** Opening ENTRIES SUPPLIED block **

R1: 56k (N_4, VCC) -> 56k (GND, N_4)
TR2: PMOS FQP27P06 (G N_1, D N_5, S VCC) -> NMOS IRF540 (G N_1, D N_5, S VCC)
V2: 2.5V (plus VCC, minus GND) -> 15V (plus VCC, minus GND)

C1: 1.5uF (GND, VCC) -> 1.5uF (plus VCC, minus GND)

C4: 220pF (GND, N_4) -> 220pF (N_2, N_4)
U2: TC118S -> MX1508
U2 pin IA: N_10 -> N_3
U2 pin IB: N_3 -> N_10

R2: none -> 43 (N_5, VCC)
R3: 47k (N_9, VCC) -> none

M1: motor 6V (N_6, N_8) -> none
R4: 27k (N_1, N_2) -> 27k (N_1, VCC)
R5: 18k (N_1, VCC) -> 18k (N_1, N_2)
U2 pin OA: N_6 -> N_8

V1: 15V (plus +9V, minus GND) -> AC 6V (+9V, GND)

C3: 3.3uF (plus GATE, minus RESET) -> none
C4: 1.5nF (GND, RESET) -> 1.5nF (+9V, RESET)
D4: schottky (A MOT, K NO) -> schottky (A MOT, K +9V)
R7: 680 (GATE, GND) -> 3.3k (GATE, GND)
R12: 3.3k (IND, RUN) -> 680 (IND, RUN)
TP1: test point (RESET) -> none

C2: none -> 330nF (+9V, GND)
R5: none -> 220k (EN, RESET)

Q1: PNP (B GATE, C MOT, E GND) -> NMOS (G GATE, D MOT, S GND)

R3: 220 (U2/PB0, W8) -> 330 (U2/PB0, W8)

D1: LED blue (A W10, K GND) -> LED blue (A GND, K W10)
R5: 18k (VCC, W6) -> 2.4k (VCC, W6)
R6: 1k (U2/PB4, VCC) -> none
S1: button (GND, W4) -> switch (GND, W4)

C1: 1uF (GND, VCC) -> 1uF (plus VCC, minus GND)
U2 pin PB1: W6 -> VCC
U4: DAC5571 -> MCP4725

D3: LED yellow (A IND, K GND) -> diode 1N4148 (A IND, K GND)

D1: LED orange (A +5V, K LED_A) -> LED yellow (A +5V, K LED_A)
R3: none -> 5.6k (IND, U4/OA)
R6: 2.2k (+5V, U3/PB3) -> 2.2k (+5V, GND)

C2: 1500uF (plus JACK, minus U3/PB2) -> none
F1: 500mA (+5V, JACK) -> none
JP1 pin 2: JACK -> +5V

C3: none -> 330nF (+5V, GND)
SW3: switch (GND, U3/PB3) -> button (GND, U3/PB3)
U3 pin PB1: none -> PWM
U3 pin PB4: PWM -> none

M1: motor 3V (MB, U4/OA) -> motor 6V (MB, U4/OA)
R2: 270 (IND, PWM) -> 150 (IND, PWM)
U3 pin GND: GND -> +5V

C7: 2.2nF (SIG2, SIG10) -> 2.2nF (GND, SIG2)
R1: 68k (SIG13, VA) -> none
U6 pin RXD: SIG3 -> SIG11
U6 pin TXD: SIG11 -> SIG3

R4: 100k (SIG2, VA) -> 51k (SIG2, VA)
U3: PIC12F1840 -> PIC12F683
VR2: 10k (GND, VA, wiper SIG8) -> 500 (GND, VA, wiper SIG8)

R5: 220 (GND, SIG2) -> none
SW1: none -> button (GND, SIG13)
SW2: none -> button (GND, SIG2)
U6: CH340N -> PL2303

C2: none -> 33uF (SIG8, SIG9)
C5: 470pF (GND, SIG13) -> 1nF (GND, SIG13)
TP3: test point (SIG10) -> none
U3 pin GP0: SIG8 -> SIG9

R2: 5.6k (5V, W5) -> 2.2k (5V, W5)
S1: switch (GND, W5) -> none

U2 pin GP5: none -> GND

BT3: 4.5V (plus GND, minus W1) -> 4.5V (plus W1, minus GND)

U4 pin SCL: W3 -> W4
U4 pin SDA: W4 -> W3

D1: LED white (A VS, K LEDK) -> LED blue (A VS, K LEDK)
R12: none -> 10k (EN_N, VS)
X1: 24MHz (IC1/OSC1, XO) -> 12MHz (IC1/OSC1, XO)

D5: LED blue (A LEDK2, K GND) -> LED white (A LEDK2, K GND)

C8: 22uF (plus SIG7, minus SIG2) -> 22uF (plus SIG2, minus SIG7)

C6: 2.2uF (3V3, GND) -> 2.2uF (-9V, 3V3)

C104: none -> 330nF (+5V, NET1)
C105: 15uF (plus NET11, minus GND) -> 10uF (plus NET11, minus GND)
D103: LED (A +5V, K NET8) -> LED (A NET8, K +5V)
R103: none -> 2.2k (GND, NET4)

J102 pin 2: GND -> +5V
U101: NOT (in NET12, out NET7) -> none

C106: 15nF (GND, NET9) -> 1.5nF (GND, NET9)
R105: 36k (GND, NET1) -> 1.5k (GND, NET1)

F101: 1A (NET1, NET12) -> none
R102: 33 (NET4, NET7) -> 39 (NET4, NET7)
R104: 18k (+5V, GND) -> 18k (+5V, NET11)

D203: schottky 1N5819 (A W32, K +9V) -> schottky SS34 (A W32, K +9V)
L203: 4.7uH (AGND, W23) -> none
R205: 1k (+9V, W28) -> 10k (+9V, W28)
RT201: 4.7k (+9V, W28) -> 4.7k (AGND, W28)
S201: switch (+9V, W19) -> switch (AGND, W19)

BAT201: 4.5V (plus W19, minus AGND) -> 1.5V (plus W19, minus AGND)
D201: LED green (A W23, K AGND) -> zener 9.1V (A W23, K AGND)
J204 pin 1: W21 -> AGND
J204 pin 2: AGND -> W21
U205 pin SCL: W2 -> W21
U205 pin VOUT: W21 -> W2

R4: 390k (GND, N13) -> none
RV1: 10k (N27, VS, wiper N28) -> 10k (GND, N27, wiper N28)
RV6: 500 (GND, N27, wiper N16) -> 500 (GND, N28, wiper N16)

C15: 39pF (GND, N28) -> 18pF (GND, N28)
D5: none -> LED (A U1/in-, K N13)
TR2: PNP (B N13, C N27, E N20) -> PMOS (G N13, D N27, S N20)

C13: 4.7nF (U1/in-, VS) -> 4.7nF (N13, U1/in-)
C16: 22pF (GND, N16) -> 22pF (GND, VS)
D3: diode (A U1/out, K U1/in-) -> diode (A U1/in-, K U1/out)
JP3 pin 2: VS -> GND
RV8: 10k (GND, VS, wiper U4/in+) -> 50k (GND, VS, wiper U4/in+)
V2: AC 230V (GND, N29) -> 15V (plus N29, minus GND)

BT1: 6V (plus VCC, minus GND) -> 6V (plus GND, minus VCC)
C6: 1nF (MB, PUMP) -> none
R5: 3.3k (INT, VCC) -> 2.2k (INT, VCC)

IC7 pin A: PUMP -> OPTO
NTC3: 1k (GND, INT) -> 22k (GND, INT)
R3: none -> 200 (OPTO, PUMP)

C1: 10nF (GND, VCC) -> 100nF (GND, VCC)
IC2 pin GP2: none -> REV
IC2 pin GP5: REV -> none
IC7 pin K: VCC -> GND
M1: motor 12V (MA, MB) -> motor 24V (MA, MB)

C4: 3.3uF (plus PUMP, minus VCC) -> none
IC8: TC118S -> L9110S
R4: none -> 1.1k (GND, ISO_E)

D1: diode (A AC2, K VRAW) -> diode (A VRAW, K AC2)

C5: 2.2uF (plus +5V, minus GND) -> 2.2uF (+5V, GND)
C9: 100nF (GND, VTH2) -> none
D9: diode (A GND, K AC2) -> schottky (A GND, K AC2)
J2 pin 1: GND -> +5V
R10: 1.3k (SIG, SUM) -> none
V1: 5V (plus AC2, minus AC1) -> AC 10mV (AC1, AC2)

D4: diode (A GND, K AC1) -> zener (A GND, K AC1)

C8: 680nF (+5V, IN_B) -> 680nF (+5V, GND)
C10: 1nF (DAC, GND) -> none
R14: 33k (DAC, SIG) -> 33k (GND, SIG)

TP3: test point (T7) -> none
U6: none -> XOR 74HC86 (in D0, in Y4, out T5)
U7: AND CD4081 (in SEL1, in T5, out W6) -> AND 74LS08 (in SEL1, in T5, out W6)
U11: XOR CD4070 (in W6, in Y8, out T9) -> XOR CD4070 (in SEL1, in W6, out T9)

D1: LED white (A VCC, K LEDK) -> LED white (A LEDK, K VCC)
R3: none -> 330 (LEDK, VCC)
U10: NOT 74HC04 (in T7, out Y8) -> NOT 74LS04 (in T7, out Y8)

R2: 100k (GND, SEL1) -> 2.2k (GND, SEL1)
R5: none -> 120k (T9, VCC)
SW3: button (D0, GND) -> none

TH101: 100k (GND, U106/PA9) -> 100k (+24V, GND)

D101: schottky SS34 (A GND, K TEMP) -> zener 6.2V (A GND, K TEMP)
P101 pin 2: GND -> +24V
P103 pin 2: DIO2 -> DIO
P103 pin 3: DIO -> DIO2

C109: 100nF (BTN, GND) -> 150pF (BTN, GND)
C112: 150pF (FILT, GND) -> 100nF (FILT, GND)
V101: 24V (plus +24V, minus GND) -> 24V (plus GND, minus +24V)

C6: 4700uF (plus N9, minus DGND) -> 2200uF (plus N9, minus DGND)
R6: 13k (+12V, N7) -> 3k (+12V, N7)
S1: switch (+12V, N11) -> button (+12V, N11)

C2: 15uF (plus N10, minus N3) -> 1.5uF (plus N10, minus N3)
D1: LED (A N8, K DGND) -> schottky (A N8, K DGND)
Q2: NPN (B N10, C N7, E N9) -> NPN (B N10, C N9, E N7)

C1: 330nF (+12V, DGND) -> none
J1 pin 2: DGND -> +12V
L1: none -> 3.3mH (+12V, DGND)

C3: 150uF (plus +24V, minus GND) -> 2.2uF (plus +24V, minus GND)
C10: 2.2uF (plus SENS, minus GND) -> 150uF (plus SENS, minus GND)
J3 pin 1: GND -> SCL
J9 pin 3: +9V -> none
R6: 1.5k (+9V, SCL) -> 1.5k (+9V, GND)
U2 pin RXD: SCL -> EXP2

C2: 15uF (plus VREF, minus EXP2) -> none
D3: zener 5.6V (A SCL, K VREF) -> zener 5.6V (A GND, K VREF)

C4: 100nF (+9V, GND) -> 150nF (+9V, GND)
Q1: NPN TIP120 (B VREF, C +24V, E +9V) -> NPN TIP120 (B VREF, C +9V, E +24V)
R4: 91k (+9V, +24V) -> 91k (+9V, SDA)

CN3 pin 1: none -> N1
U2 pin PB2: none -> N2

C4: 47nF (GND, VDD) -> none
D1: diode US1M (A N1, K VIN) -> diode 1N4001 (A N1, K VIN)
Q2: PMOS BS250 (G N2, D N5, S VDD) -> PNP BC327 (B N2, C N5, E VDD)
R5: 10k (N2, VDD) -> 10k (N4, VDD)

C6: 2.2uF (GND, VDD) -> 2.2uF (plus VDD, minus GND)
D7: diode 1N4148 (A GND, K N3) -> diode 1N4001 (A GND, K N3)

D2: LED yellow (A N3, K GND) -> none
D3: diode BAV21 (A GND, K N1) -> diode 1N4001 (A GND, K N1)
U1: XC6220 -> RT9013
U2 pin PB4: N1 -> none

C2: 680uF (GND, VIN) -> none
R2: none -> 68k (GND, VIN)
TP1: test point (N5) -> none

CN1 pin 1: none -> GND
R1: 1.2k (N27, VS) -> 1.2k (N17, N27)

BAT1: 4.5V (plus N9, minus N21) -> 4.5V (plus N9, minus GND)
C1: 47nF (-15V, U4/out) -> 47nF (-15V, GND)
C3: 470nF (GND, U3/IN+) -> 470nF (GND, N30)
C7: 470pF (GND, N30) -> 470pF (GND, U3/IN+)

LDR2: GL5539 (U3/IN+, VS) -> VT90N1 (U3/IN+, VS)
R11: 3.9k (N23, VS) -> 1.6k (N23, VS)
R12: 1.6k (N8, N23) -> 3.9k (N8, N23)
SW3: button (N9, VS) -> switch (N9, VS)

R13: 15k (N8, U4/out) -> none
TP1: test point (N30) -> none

** Closing ENTRIES SUPPLIED block **

• TASK OBJECTIVE: The output should be exactly the lines above from the line containing "C6: 4700uF (plus" to the line containing "C3: 150uF (plus", inclusive, with no other lines.

• ANSWER TO THE EXERCISE:
C6: 4700uF (plus N9, minus DGND) -> 2200uF (plus N9, minus DGND)
R6: 13k (+12V, N7) -> 3k (+12V, N7)
S1: switch (+12V, N11) -> button (+12V, N11)

C2: 15uF (plus N10, minus N3) -> 1.5uF (plus N10, minus N3)
D1: LED (A N8, K DGND) -> schottky (A N8, K DGND)
Q2: NPN (B N10, C N7, E N9) -> NPN (B N10, C N9, E N7)

C1: 330nF (+12V, DGND) -> none
J1 pin 2: DGND -> +12V
L1: none -> 3.3mH (+12V, DGND)

C3: 150uF (plus +24V, minus GND) -> 2.2uF (plus +24V, minus GND)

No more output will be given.